RECORDS TO PROCESS section start
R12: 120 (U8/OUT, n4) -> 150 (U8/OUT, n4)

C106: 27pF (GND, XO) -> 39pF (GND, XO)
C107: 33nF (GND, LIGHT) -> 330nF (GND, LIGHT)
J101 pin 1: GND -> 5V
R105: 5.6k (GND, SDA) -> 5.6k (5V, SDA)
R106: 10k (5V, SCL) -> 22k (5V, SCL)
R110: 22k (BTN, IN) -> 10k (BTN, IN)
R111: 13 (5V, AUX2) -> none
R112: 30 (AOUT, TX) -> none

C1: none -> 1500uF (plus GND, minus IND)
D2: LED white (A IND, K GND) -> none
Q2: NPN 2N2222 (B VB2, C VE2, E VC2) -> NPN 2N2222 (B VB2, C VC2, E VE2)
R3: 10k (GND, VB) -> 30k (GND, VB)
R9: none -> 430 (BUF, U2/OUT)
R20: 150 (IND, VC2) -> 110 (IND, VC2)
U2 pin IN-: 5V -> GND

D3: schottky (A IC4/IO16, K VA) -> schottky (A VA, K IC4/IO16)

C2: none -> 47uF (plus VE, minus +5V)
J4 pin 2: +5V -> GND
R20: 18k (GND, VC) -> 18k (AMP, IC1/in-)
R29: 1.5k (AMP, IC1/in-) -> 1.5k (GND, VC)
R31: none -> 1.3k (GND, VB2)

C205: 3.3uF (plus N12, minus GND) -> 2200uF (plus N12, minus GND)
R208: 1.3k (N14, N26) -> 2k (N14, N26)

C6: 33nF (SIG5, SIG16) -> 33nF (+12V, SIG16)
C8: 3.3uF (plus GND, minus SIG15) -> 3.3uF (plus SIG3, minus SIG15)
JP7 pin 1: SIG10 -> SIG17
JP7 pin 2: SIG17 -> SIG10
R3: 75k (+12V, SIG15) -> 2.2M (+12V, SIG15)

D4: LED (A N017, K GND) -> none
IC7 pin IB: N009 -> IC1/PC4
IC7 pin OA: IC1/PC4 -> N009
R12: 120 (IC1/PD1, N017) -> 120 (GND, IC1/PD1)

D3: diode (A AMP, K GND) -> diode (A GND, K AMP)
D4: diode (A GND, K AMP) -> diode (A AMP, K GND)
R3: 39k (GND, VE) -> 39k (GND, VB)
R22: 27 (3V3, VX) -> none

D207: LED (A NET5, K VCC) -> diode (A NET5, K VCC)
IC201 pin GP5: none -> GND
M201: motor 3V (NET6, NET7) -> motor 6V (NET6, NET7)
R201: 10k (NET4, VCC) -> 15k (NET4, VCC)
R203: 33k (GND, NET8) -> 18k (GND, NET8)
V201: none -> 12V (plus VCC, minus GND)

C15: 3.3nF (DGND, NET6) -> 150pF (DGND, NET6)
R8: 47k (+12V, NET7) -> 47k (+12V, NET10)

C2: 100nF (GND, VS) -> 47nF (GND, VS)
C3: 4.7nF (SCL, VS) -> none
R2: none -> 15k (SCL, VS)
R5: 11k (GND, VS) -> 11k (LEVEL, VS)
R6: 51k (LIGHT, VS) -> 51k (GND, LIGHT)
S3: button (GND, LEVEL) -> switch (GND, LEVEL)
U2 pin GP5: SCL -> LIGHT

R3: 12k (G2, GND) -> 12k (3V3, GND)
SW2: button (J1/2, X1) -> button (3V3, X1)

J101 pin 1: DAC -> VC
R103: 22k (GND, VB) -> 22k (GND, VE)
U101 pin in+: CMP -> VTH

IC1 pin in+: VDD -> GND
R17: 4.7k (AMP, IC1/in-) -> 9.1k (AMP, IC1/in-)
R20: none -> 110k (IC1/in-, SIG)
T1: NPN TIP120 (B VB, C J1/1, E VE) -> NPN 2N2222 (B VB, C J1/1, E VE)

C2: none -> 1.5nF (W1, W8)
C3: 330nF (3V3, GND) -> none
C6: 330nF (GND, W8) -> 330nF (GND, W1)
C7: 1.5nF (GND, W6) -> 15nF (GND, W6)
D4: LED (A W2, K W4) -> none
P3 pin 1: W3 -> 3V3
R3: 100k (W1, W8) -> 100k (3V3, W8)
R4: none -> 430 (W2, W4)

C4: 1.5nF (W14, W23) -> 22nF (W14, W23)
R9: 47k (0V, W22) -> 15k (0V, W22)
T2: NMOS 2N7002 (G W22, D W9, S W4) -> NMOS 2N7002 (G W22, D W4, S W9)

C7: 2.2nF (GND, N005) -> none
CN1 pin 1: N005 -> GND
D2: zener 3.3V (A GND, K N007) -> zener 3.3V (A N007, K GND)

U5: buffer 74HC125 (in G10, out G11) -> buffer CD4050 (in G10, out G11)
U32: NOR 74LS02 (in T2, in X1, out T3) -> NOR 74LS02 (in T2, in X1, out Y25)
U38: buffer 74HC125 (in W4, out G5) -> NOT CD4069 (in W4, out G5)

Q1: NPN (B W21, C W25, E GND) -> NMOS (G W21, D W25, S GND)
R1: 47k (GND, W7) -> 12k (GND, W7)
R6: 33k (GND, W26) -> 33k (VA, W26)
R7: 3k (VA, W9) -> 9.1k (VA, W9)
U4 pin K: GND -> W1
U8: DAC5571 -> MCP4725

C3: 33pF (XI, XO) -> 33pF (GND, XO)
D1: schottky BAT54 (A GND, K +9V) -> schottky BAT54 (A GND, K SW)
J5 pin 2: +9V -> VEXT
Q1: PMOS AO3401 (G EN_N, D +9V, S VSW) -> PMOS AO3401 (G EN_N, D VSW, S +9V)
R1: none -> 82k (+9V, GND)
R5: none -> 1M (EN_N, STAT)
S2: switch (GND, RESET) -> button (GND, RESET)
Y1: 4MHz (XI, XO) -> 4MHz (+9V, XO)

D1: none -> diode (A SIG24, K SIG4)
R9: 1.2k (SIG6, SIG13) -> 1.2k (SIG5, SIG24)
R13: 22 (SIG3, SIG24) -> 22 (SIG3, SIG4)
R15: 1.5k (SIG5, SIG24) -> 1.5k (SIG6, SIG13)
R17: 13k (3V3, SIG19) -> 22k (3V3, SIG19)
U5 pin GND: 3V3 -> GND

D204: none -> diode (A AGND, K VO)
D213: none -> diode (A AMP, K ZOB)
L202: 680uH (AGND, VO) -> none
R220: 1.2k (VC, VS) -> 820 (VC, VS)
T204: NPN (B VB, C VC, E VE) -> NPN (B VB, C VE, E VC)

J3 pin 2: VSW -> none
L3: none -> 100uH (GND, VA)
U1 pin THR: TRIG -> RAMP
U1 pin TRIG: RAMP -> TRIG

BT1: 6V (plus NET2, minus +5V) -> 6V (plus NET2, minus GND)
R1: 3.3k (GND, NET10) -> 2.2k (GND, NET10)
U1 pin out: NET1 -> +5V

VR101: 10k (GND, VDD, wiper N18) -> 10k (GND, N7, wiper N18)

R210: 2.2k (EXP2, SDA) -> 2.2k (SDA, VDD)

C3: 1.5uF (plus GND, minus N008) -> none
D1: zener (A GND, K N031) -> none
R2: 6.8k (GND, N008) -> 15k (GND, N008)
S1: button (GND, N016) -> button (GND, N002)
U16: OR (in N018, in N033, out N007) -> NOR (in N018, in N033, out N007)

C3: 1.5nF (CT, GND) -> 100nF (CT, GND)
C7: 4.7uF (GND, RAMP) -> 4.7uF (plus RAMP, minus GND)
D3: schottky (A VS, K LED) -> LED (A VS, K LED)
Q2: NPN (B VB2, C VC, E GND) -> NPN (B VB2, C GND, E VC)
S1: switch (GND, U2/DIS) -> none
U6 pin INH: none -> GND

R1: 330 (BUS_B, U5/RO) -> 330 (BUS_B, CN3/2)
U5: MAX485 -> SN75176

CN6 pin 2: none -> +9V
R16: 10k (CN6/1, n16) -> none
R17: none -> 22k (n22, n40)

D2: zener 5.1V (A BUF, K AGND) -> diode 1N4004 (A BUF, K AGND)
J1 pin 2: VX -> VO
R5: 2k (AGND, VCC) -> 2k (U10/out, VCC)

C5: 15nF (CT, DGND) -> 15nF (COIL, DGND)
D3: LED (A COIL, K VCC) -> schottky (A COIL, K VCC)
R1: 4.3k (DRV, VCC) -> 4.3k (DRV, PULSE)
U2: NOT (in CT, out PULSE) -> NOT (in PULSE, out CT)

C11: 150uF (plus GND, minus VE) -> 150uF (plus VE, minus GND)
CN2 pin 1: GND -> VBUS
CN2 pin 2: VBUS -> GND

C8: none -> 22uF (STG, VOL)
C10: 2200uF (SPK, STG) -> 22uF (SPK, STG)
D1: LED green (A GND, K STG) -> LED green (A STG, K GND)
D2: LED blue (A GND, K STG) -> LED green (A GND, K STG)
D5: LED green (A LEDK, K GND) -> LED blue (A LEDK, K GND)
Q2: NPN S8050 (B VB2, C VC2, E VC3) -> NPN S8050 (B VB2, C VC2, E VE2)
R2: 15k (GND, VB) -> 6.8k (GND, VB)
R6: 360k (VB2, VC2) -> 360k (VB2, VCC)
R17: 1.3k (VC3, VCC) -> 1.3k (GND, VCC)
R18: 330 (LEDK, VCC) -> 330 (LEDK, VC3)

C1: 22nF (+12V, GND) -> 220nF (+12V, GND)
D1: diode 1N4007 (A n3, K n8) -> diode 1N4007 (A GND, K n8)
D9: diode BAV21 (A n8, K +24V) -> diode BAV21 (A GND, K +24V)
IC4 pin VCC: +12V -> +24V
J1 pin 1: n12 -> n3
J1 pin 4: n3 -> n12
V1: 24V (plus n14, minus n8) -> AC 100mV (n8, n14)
RECORDS TO PROCESS section end
The answer is the lines above between the line holding "J1 pin 2: VX -> VO" and the line holding "C1: 22nF (+12V, GND) -> 220nF (+12V, GND)", inclusive, each written out exactly, and no others.

J1 pin 2: VX -> VO
R5: 2k (AGND, VCC) -> 2k (U10/out, VCC)

C5: 15nF (CT, DGND) -> 15nF (COIL, DGND)
D3: LED (A COIL, K VCC) -> schottky (A COIL, K VCC)
R1: 4.3k (DRV, VCC) -> 4.3k (DRV, PULSE)
U2: NOT (in CT, out PULSE) -> NOT (in PULSE, out CT)

C11: 150uF (plus GND, minus VE) -> 150uF (plus VE, minus GND)
CN2 pin 1: GND -> VBUS
CN2 pin 2: VBUS -> GND

C8: none -> 22uF (STG, VOL)
C10: 2200uF (SPK, STG) -> 22uF (SPK, STG)
D1: LED green (A GND, K STG) -> LED green (A STG, K GND)
D2: LED blue (A GND, K STG) -> LED green (A GND, K STG)
D5: LED green (A LEDK, K GND) -> LED blue (A LEDK, K GND)
Q2: NPN S8050 (B VB2, C VC2, E VC3) -> NPN S8050 (B VB2, C VC2, E VE2)
R2: 15k (GND, VB) -> 6.8k (GND, VB)
R6: 360k (VB2, VC2) -> 360k (VB2, VCC)
R17: 1.3k (VC3, VCC) -> 1.3k (GND, VCC)
R18: 330 (LEDK, VCC) -> 330 (LEDK, VC3)

C1: 22nF (+12V, GND) -> 220nF (+12V, GND)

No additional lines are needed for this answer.